**INSTRUCTION:**
Look through the data below and return each line where "right" appears.

────

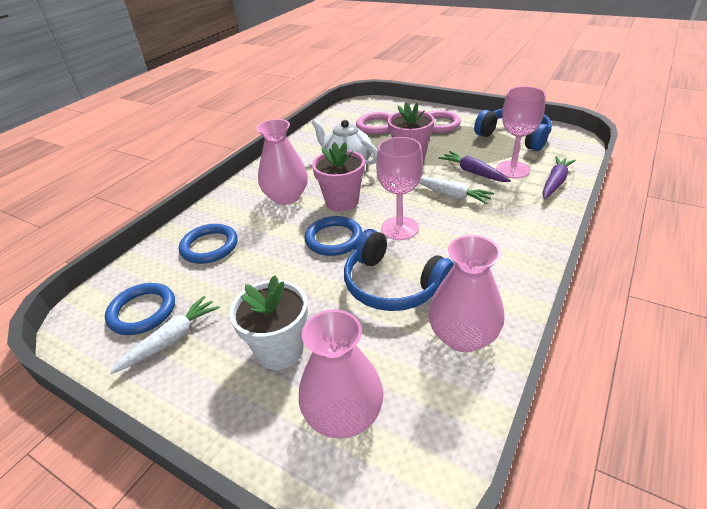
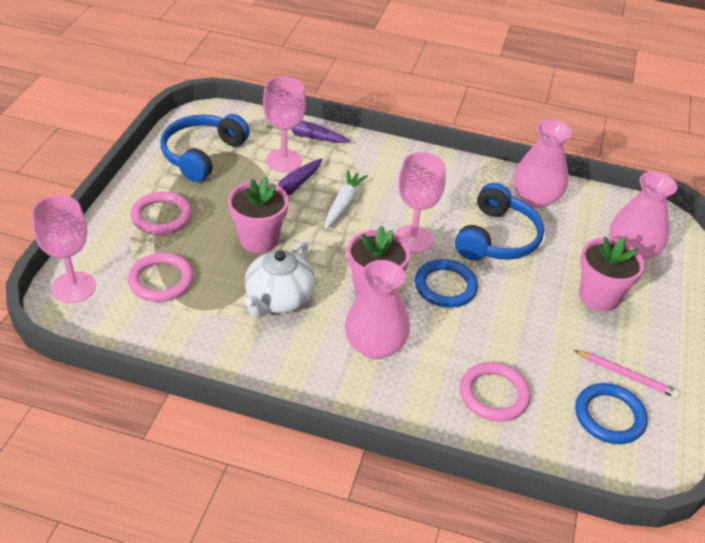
camera: 110 degrees left, 5 degrees up
(171, 339) = (627, 376): white carrot -> pink pencil
(209, 246) = (493, 394): blue ring -> pink ring
(280, 350) = (599, 297): white flower pot -> pink flower pot
(377, 104) = (74, 287): none -> pink goblet

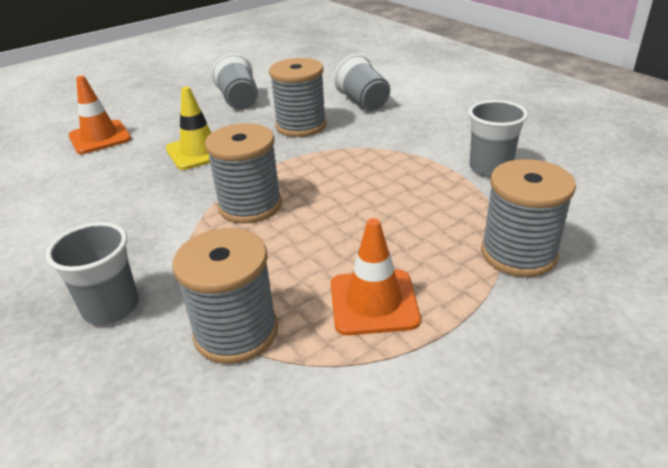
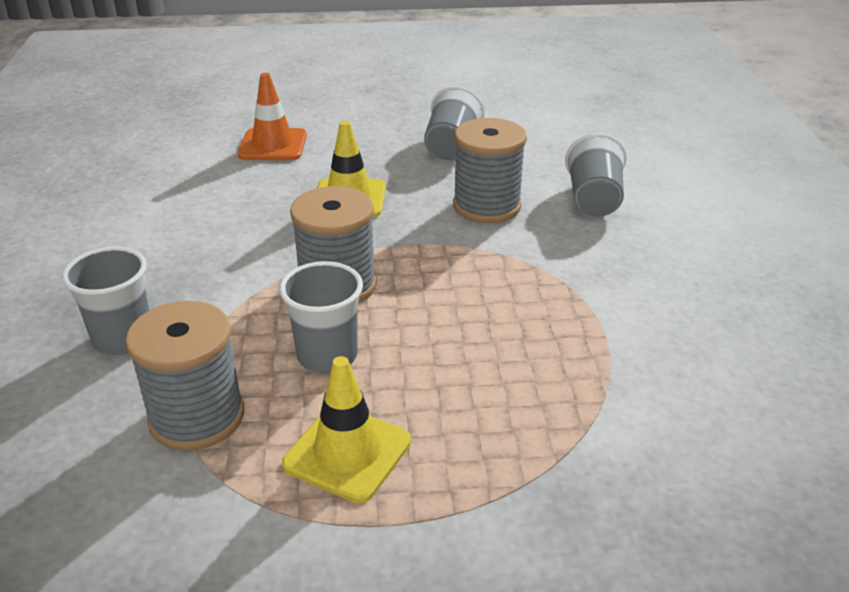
camera: 30 degrees right, 0 degrees up
(373, 302) = (347, 453): orange traffic cone -> yellow traffic cone
(490, 168) = (656, 354): grey cup -> grey cup (327, 355)
(518, 253) = (564, 478): grey spool -> none

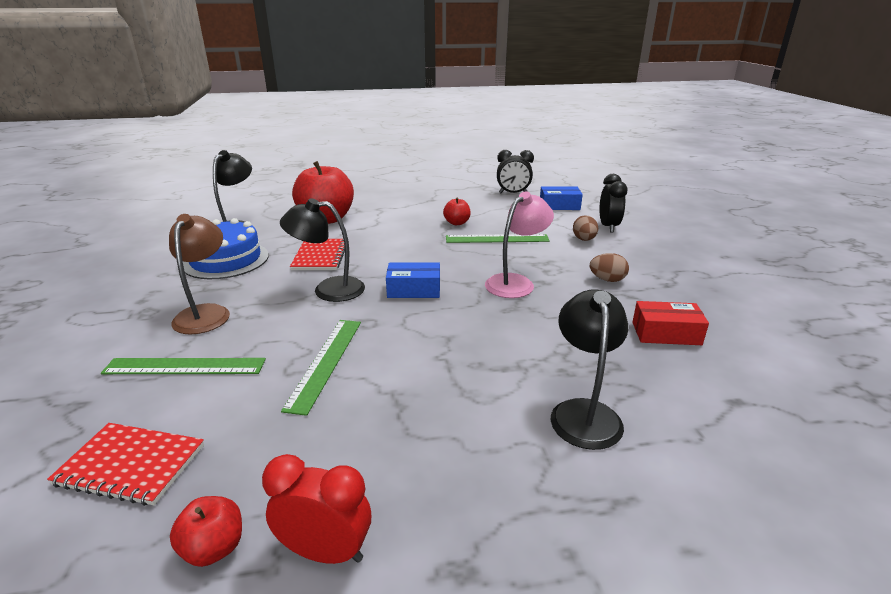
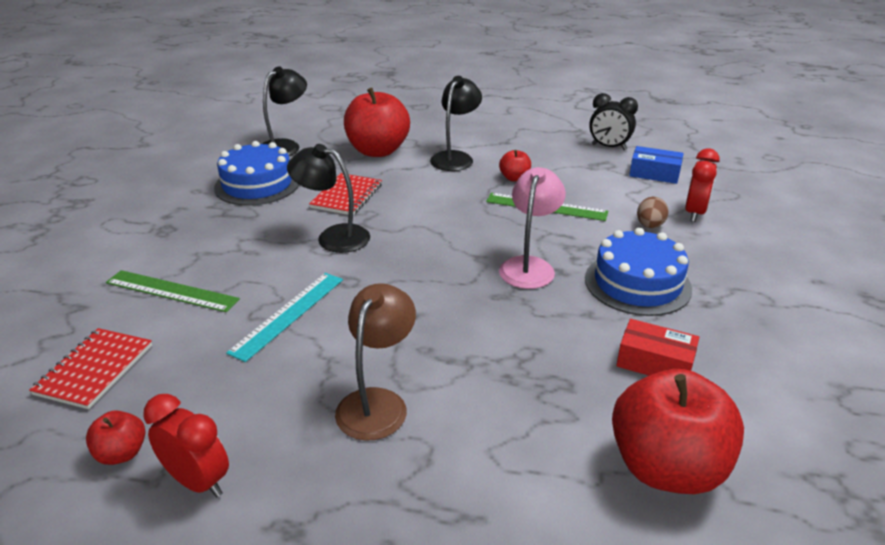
camera: 20 degrees right, 5 degrees up
(131, 465) = (95, 370): red notebook -> red notebook turned 75 degrees clockwise
(206, 313) = (213, 240): brown lamp -> brown lamp (377, 402)
(326, 362) = (288, 314): green ruler -> turquoise ruler
(414, 290) = (416, 253): blue box -> none
(516, 282) = (529, 266): pink lamp -> pink lamp turned 45 degrees counterclockwise
(584, 412) = (496, 425): black lamp -> black lamp (455, 158)
(607, 280) = (637, 283): brown egg -> blue cake
(608, 227) = (695, 213): black clock -> red clock
(740, 410) = (666, 467): none -> red apple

────

**WORKED SOLUTION:**
camera: 30 degrees right, 0 degrees up
camera: 20 degrees right, 5 degrees up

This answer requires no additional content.